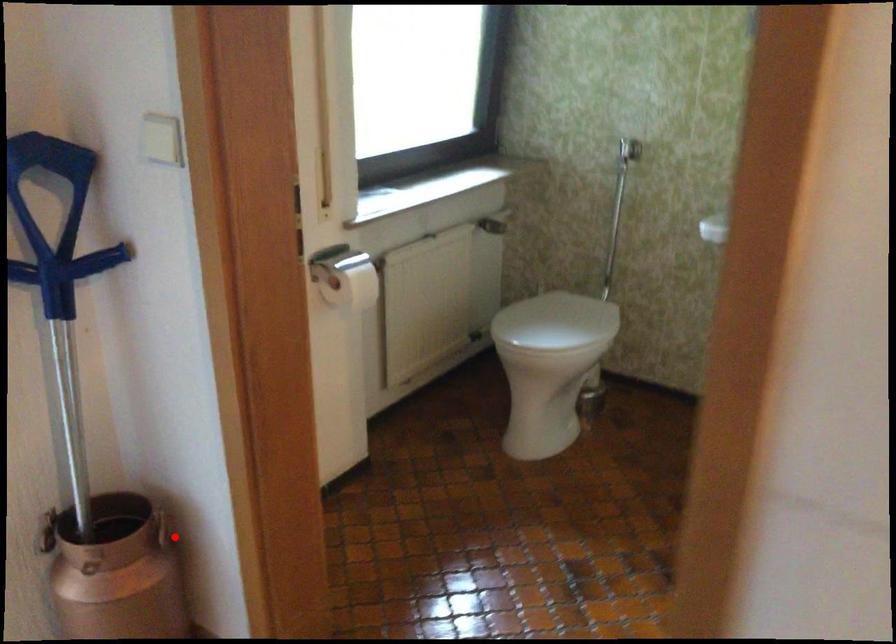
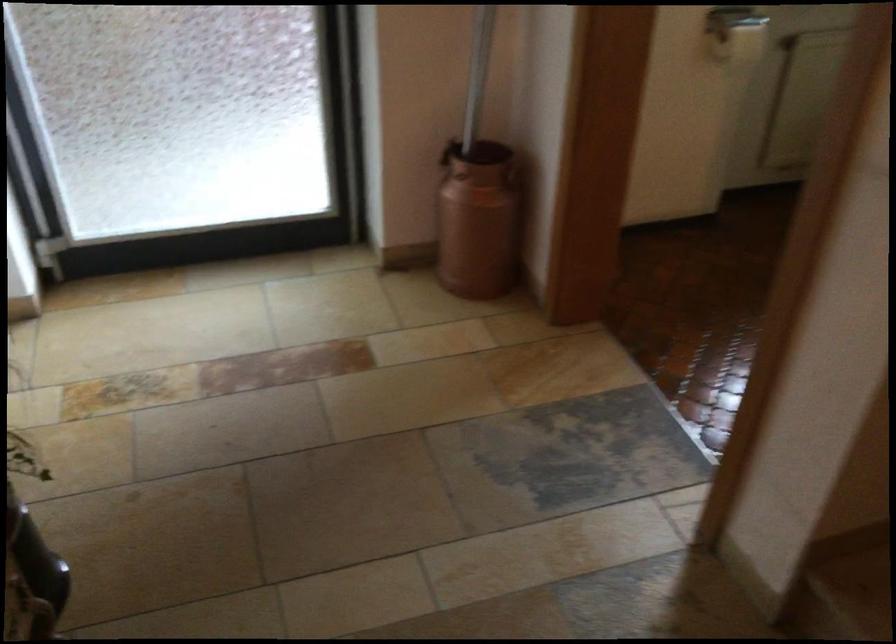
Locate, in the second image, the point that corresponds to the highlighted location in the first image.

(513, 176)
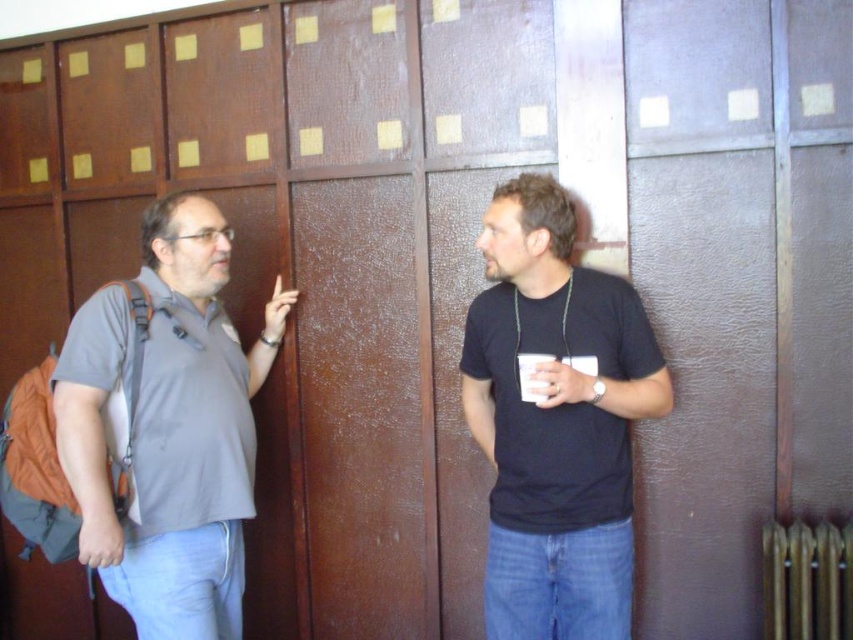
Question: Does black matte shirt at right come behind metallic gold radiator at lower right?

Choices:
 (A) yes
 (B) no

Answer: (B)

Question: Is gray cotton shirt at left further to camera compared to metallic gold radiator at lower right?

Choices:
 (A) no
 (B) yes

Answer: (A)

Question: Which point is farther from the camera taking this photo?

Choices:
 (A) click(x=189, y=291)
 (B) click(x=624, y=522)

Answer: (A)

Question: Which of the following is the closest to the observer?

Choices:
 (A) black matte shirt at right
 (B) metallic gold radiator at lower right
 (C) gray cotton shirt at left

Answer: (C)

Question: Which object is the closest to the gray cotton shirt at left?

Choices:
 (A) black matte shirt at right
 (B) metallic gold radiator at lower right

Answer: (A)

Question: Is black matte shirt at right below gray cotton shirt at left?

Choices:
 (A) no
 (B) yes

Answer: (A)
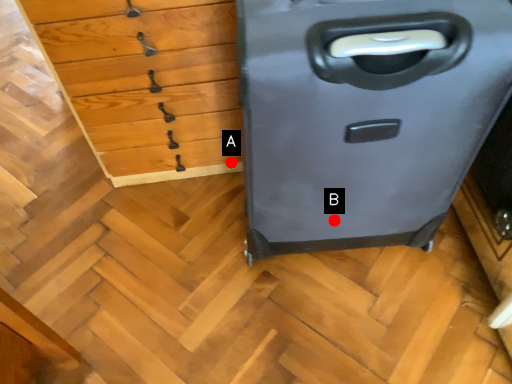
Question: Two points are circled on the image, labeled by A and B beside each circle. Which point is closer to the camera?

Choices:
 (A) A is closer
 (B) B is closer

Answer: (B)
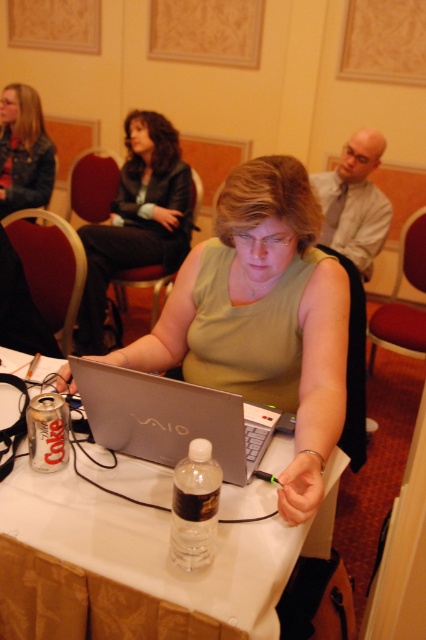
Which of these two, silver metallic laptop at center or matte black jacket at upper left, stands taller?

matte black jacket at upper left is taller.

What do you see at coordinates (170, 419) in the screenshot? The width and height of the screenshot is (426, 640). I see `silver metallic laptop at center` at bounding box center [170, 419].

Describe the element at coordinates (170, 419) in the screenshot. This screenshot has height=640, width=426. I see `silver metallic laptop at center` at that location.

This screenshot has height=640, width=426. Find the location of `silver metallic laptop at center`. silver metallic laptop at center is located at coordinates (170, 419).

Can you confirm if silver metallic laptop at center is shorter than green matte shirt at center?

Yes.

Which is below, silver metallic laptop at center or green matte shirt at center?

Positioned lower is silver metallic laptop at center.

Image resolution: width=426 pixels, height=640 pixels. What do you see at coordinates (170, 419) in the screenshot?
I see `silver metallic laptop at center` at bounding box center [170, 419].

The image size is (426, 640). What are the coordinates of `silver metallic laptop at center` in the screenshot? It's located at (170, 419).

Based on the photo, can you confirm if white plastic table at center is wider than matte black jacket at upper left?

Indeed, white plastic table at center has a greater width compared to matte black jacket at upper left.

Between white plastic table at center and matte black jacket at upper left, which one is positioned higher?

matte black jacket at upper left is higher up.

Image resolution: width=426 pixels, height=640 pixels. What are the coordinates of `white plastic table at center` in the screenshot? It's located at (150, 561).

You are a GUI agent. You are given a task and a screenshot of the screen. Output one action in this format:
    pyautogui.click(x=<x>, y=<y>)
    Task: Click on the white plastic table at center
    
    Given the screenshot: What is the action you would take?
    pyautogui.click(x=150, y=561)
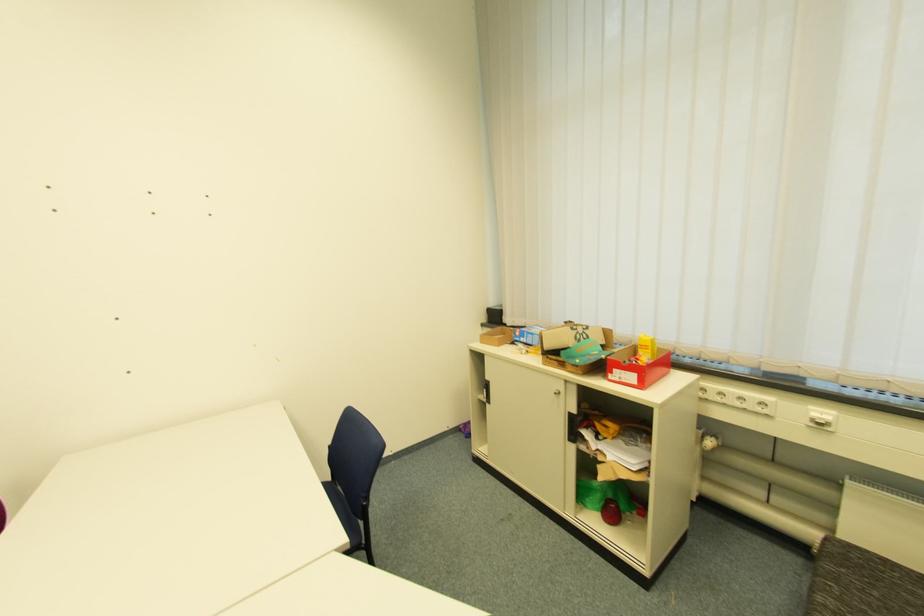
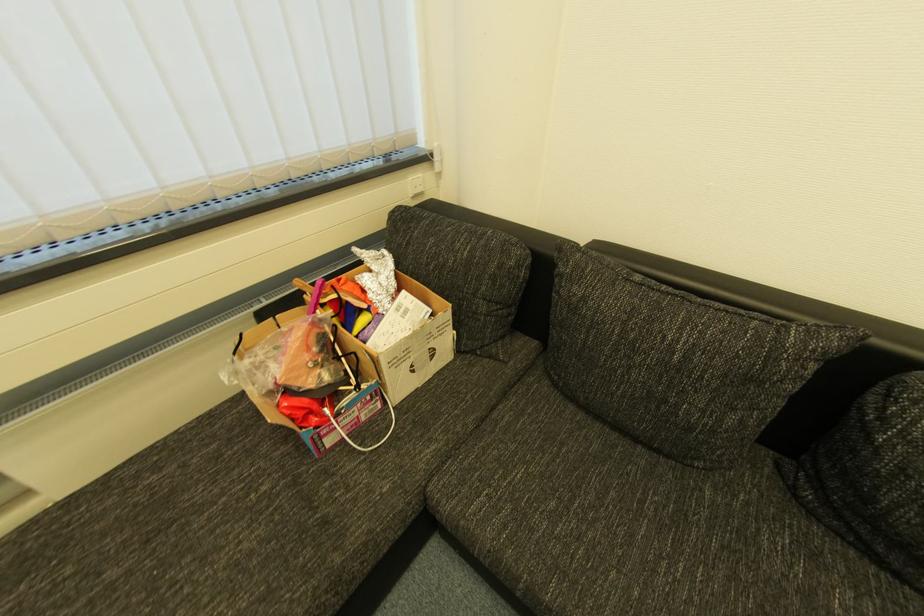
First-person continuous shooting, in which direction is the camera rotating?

================================

Print every item above word for word, but leave out the pictures.

Locate, in the second image, the point that corresponds to the highlighted location in the first image.

(513, 176)
Question: Does black matte shirt at right come behind metallic gold radiator at lower right?

Choices:
 (A) yes
 (B) no

Answer: (B)

Question: Is gray cotton shirt at left further to camera compared to metallic gold radiator at lower right?

Choices:
 (A) no
 (B) yes

Answer: (A)

Question: Which point is farther from the camera taking this photo?

Choices:
 (A) click(x=189, y=291)
 (B) click(x=624, y=522)

Answer: (A)

Question: Which of the following is the closest to the observer?

Choices:
 (A) black matte shirt at right
 (B) metallic gold radiator at lower right
 (C) gray cotton shirt at left

Answer: (C)

Question: Which object is the closest to the gray cotton shirt at left?

Choices:
 (A) black matte shirt at right
 (B) metallic gold radiator at lower right

Answer: (A)

Question: Is black matte shirt at right below gray cotton shirt at left?

Choices:
 (A) no
 (B) yes

Answer: (A)
Question: Two points are circled on the image, labeled by A and B beside each circle. Which point is closer to the camera?

Choices:
 (A) A is closer
 (B) B is closer

Answer: (B)
Which of these two, silver metallic laptop at center or matte black jacket at upper left, stands taller?

matte black jacket at upper left is taller.

What do you see at coordinates (170, 419) in the screenshot? The width and height of the screenshot is (426, 640). I see `silver metallic laptop at center` at bounding box center [170, 419].

Describe the element at coordinates (170, 419) in the screenshot. This screenshot has height=640, width=426. I see `silver metallic laptop at center` at that location.

This screenshot has height=640, width=426. Find the location of `silver metallic laptop at center`. silver metallic laptop at center is located at coordinates (170, 419).

Can you confirm if silver metallic laptop at center is shorter than green matte shirt at center?

Yes.

Which is below, silver metallic laptop at center or green matte shirt at center?

Positioned lower is silver metallic laptop at center.

Image resolution: width=426 pixels, height=640 pixels. What do you see at coordinates (170, 419) in the screenshot?
I see `silver metallic laptop at center` at bounding box center [170, 419].

The image size is (426, 640). What are the coordinates of `silver metallic laptop at center` in the screenshot? It's located at (170, 419).

Based on the photo, can you confirm if white plastic table at center is wider than matte black jacket at upper left?

Indeed, white plastic table at center has a greater width compared to matte black jacket at upper left.

Between white plastic table at center and matte black jacket at upper left, which one is positioned higher?

matte black jacket at upper left is higher up.

Image resolution: width=426 pixels, height=640 pixels. What are the coordinates of `white plastic table at center` in the screenshot? It's located at (150, 561).

You are a GUI agent. You are given a task and a screenshot of the screen. Output one action in this format:
    pyautogui.click(x=<x>, y=<y>)
    Task: Click on the white plastic table at center
    
    Given the screenshot: What is the action you would take?
    pyautogui.click(x=150, y=561)
First-person continuous shooting, in which direction is the camera rotating?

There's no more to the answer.